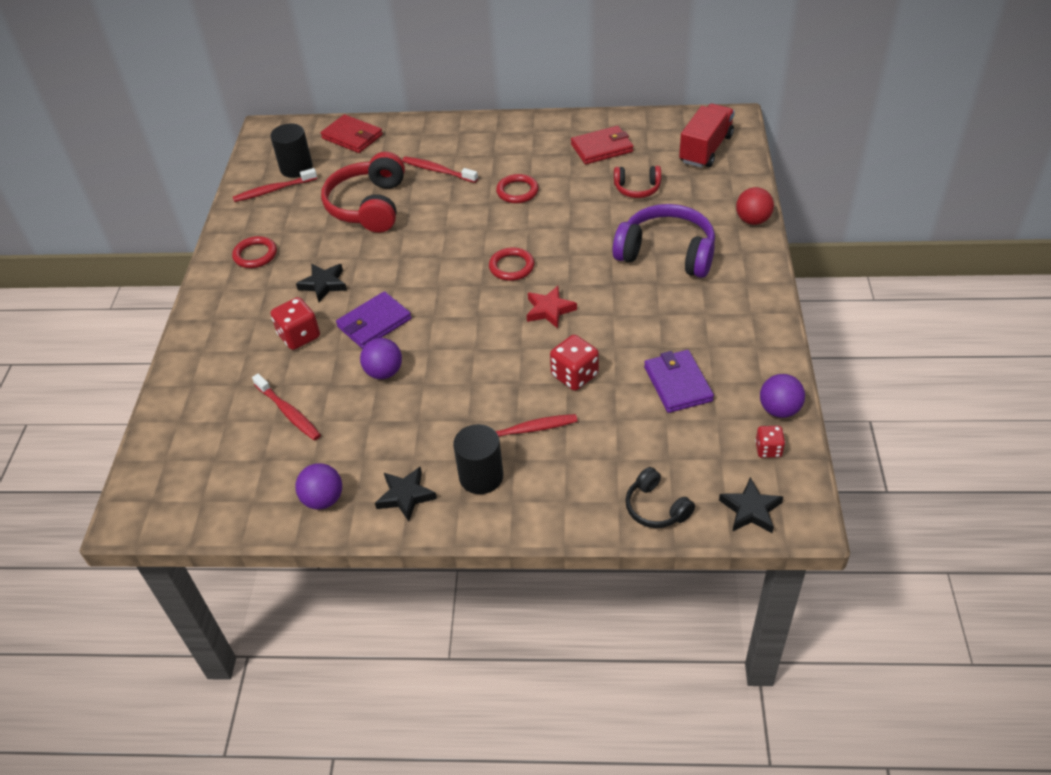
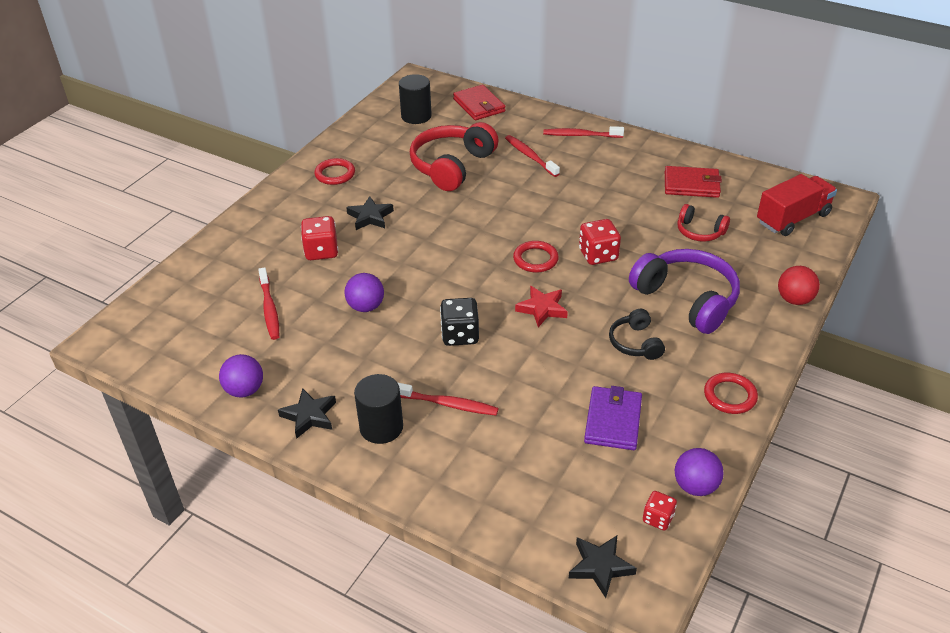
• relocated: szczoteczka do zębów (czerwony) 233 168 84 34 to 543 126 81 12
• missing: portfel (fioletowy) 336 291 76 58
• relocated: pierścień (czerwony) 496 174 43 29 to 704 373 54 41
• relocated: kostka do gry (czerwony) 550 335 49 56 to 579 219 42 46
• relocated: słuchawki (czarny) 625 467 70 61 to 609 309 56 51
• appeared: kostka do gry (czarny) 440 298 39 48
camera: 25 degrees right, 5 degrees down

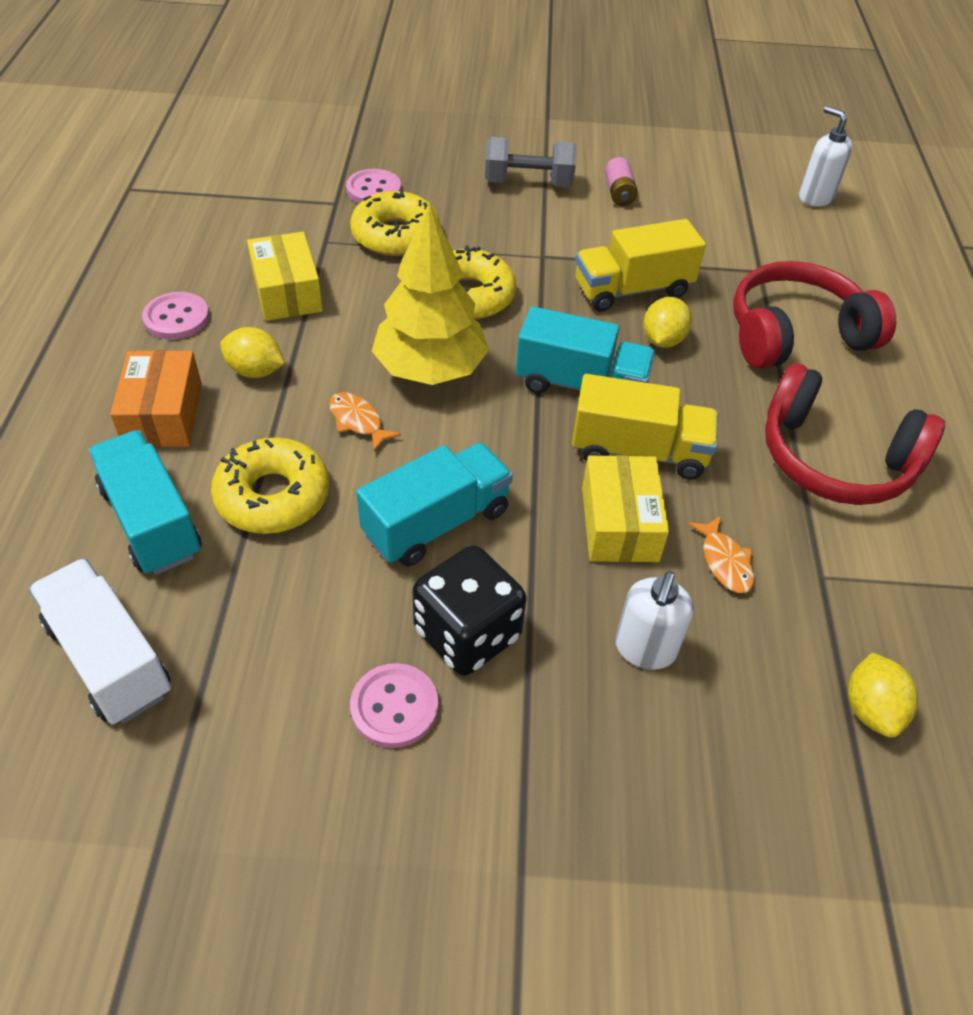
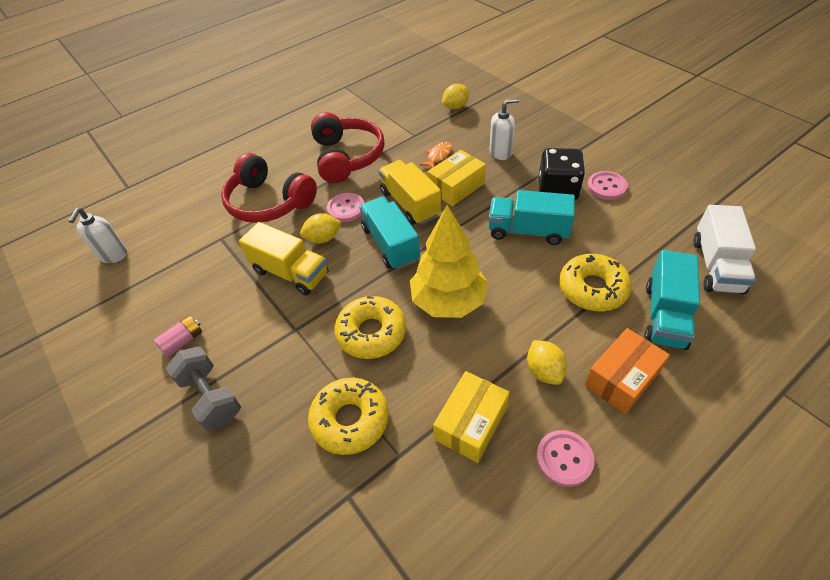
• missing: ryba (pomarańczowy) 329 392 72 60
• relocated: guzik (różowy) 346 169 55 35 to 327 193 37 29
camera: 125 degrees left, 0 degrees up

##########

Your assignment → Give again exactly the lines from the one holding "440 298 39 48" to the final line of the records, both ends included; any pictures stay out.

Solution to this problem →
• appeared: kostka do gry (czarny) 440 298 39 48
camera: 25 degrees right, 5 degrees down

• missing: ryba (pomarańczowy) 329 392 72 60
• relocated: guzik (różowy) 346 169 55 35 to 327 193 37 29
camera: 125 degrees left, 0 degrees up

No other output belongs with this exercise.